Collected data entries
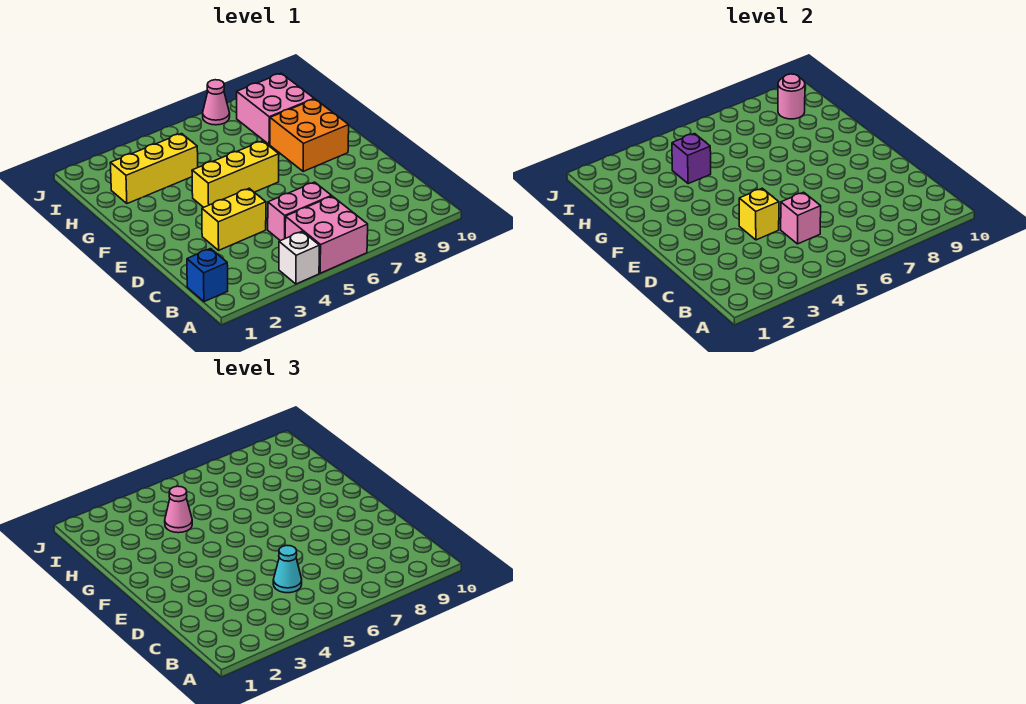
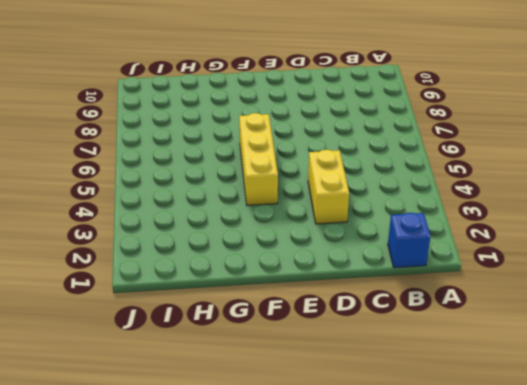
none -> white brick A4 level 1
none -> pink brick A5:B6 level 1
none -> pink brick C5:C6 level 1

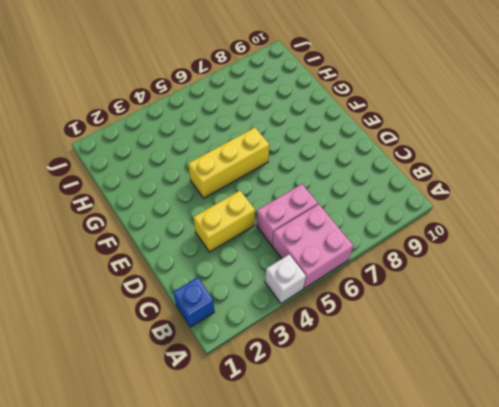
none -> orange brick F8:G9 level 1
none -> yellow brick H2:H4 level 1
none -> pink brick H8:I9 level 1

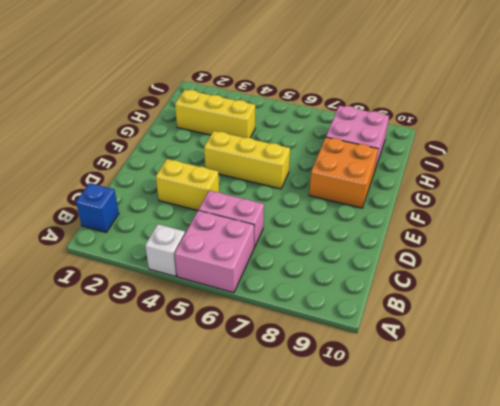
none -> pink cone J7 level 1
none -> pink brick C5 level 2
none -> yellow brick D4 level 2

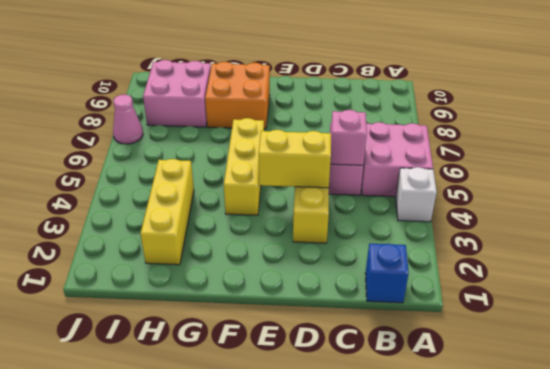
yellow brick D4:E4 level 2 -> yellow brick D4 level 2
none -> purple brick H4 level 2
none -> pink round brick I9 level 2
none -> cyan cone C5 level 3

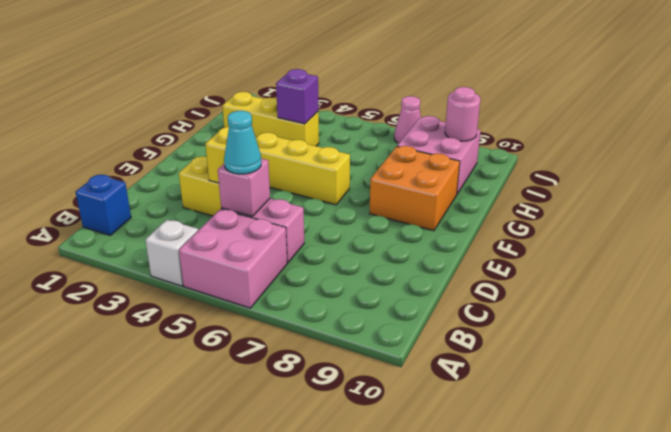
none -> pink cone H4 level 3

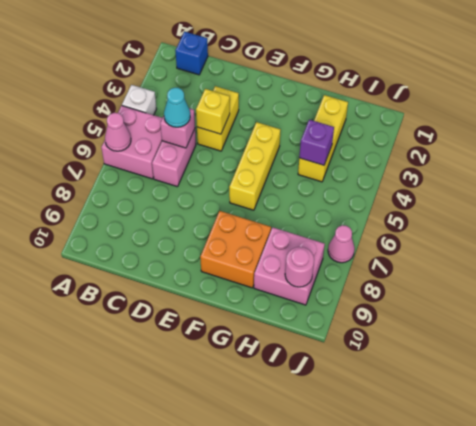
pink cone A6 level 2 -> pink cone H4 level 3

- **What you will do**
Exact copy, no pictures: reproduce every record as it stands.

- **Task output**
none -> white brick A4 level 1
none -> pink brick A5:B6 level 1
none -> pink brick C5:C6 level 1

none -> orange brick F8:G9 level 1
none -> yellow brick H2:H4 level 1
none -> pink brick H8:I9 level 1

none -> pink cone J7 level 1
none -> pink brick C5 level 2
none -> yellow brick D4 level 2

yellow brick D4:E4 level 2 -> yellow brick D4 level 2
none -> purple brick H4 level 2
none -> pink round brick I9 level 2
none -> cyan cone C5 level 3

none -> pink cone H4 level 3

pink cone A6 level 2 -> pink cone H4 level 3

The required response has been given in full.